* [What is required] Your job is to retype all of the data word for word, leaving every image out.

=-=-=-=-=

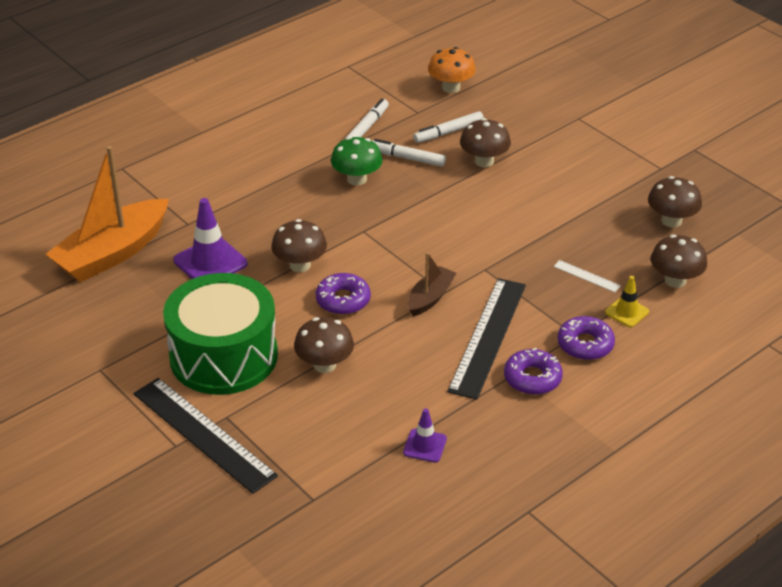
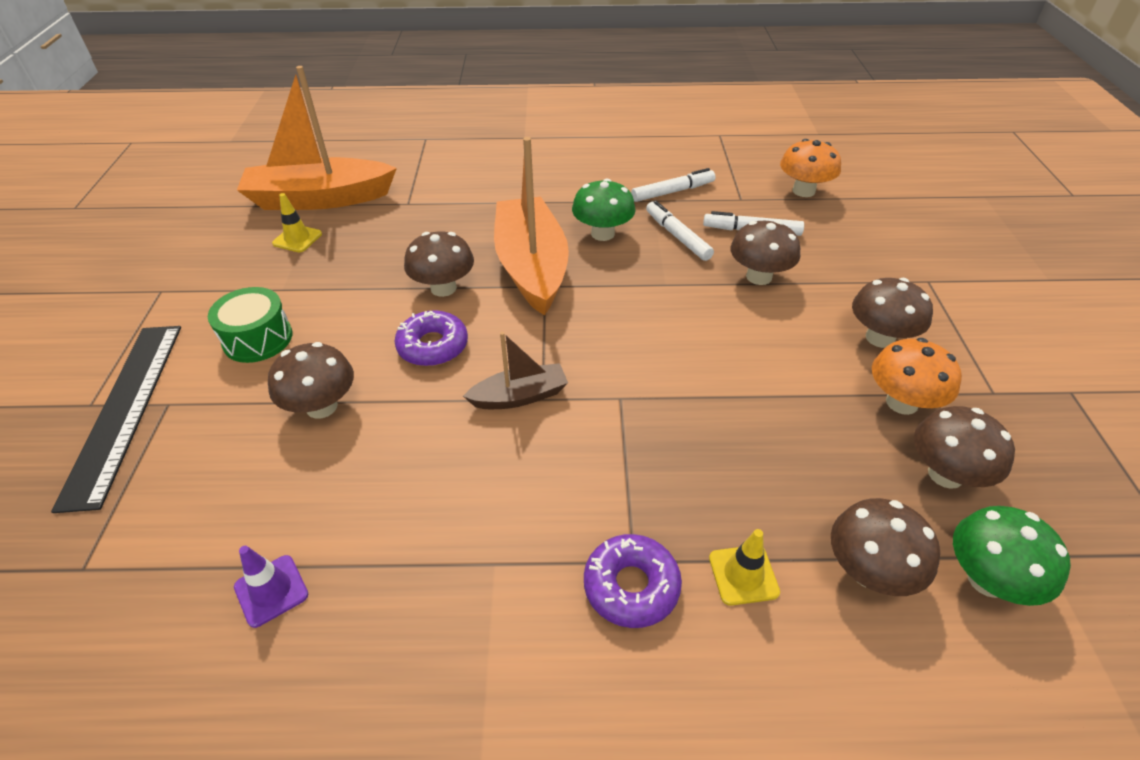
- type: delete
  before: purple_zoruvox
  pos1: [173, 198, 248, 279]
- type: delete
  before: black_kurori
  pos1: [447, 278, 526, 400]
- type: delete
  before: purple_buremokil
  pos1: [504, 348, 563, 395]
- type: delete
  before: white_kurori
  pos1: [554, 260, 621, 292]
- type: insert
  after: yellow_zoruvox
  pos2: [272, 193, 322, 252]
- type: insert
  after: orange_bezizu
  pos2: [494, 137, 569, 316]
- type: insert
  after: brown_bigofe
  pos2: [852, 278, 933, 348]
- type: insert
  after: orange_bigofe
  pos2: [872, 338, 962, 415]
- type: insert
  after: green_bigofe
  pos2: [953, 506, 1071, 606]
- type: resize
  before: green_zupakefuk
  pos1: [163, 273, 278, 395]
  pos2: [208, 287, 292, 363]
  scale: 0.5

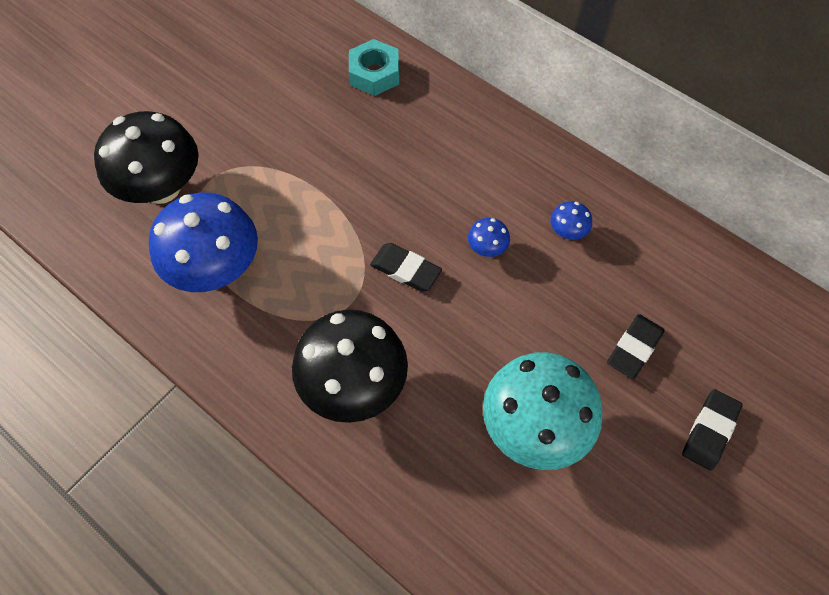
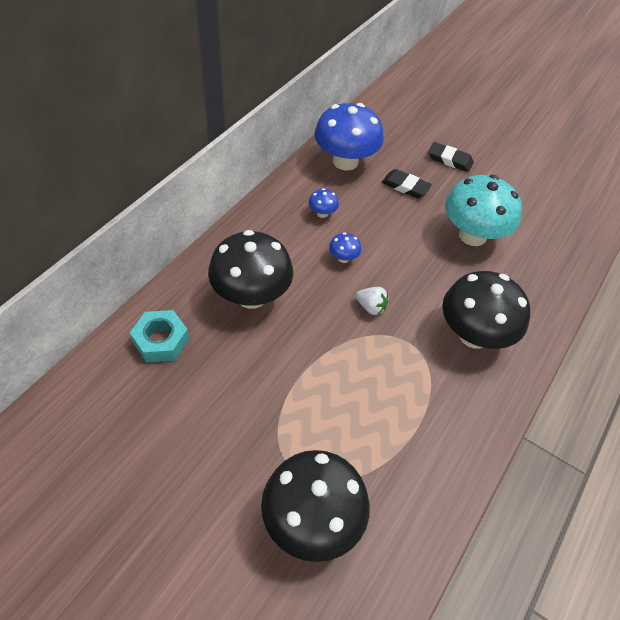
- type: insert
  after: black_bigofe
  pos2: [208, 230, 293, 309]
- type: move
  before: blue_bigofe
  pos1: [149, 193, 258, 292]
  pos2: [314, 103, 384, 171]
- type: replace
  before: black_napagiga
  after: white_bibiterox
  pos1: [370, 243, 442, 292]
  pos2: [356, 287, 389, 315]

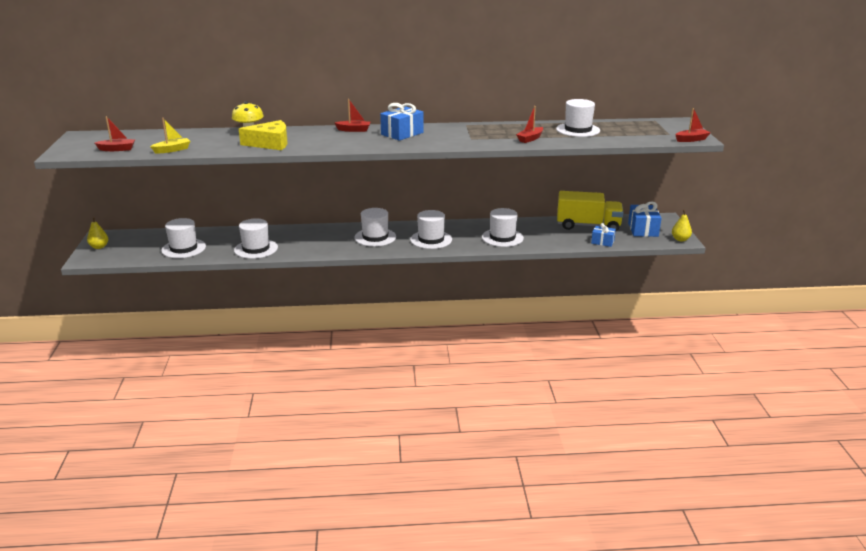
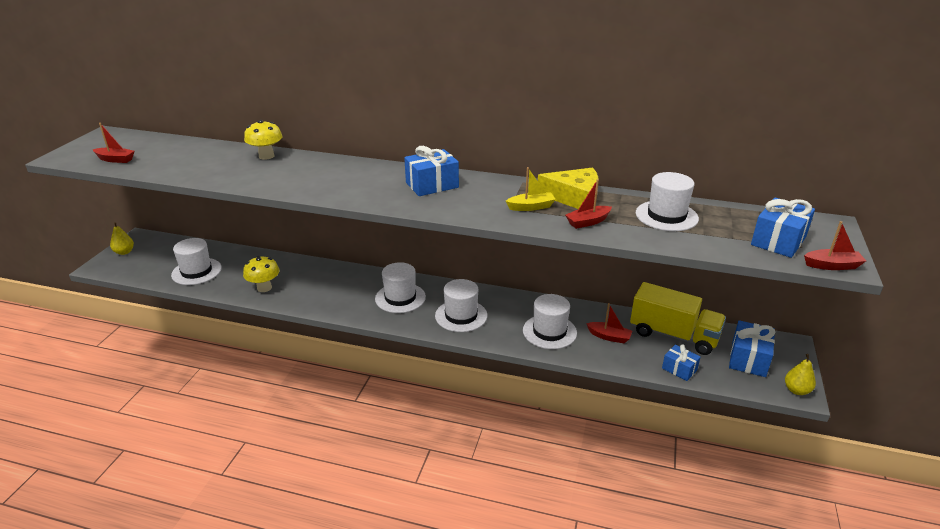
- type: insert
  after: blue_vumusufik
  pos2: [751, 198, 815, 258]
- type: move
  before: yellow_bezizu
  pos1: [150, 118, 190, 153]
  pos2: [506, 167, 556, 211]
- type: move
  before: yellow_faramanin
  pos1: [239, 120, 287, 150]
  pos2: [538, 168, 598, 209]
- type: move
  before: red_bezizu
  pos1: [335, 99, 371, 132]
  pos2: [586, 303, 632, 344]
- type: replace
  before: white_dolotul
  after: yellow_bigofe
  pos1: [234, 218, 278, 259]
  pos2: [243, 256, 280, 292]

=-=-=-=-=

* [Response area]
- type: delete
  before: purple_zoruvox
  pos1: [173, 198, 248, 279]
- type: delete
  before: black_kurori
  pos1: [447, 278, 526, 400]
- type: delete
  before: purple_buremokil
  pos1: [504, 348, 563, 395]
- type: delete
  before: white_kurori
  pos1: [554, 260, 621, 292]
- type: insert
  after: yellow_zoruvox
  pos2: [272, 193, 322, 252]
- type: insert
  after: orange_bezizu
  pos2: [494, 137, 569, 316]
- type: insert
  after: brown_bigofe
  pos2: [852, 278, 933, 348]
- type: insert
  after: orange_bigofe
  pos2: [872, 338, 962, 415]
- type: insert
  after: green_bigofe
  pos2: [953, 506, 1071, 606]
- type: resize
  before: green_zupakefuk
  pos1: [163, 273, 278, 395]
  pos2: [208, 287, 292, 363]
  scale: 0.5

- type: insert
  after: black_bigofe
  pos2: [208, 230, 293, 309]
- type: move
  before: blue_bigofe
  pos1: [149, 193, 258, 292]
  pos2: [314, 103, 384, 171]
- type: replace
  before: black_napagiga
  after: white_bibiterox
  pos1: [370, 243, 442, 292]
  pos2: [356, 287, 389, 315]

- type: insert
  after: blue_vumusufik
  pos2: [751, 198, 815, 258]
- type: move
  before: yellow_bezizu
  pos1: [150, 118, 190, 153]
  pos2: [506, 167, 556, 211]
- type: move
  before: yellow_faramanin
  pos1: [239, 120, 287, 150]
  pos2: [538, 168, 598, 209]
- type: move
  before: red_bezizu
  pos1: [335, 99, 371, 132]
  pos2: [586, 303, 632, 344]
- type: replace
  before: white_dolotul
  after: yellow_bigofe
  pos1: [234, 218, 278, 259]
  pos2: [243, 256, 280, 292]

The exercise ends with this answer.